--- SOURCE MATERIAL Enclosed Below ---

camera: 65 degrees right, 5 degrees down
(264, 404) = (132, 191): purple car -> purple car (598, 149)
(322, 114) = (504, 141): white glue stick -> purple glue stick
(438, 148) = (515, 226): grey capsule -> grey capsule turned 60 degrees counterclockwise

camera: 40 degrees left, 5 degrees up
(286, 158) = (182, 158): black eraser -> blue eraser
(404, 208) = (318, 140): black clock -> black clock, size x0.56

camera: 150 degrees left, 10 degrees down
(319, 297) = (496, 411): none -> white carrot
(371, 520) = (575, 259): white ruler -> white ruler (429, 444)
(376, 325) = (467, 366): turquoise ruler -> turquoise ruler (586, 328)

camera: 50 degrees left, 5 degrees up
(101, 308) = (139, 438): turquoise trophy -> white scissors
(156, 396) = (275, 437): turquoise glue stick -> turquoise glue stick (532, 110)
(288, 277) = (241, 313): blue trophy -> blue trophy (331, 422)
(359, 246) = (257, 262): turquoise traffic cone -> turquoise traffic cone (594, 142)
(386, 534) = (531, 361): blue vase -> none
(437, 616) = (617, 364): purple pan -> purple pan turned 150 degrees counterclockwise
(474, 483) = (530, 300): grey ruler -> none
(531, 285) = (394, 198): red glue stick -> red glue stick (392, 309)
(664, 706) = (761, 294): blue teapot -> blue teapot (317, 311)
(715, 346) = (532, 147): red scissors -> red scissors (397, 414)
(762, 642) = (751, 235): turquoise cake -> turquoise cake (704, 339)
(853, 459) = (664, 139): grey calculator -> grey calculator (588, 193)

--- End of Enclosed SOURCE MATERIAL ---

▸ EXERCISE GOAL: The required output is the full set of entries, reproduced verbatim.

▸ RESPONSE BOX:
camera: 65 degrees right, 5 degrees down
(264, 404) = (132, 191): purple car -> purple car (598, 149)
(322, 114) = (504, 141): white glue stick -> purple glue stick
(438, 148) = (515, 226): grey capsule -> grey capsule turned 60 degrees counterclockwise

camera: 40 degrees left, 5 degrees up
(286, 158) = (182, 158): black eraser -> blue eraser
(404, 208) = (318, 140): black clock -> black clock, size x0.56

camera: 150 degrees left, 10 degrees down
(319, 297) = (496, 411): none -> white carrot
(371, 520) = (575, 259): white ruler -> white ruler (429, 444)
(376, 325) = (467, 366): turquoise ruler -> turquoise ruler (586, 328)

camera: 50 degrees left, 5 degrees up
(101, 308) = (139, 438): turquoise trophy -> white scissors
(156, 396) = (275, 437): turquoise glue stick -> turquoise glue stick (532, 110)
(288, 277) = (241, 313): blue trophy -> blue trophy (331, 422)
(359, 246) = (257, 262): turquoise traffic cone -> turquoise traffic cone (594, 142)
(386, 534) = (531, 361): blue vase -> none
(437, 616) = (617, 364): purple pan -> purple pan turned 150 degrees counterclockwise
(474, 483) = (530, 300): grey ruler -> none
(531, 285) = (394, 198): red glue stick -> red glue stick (392, 309)
(664, 706) = (761, 294): blue teapot -> blue teapot (317, 311)
(715, 346) = (532, 147): red scissors -> red scissors (397, 414)
(762, 642) = (751, 235): turquoise cake -> turquoise cake (704, 339)
(853, 459) = (664, 139): grey calculator -> grey calculator (588, 193)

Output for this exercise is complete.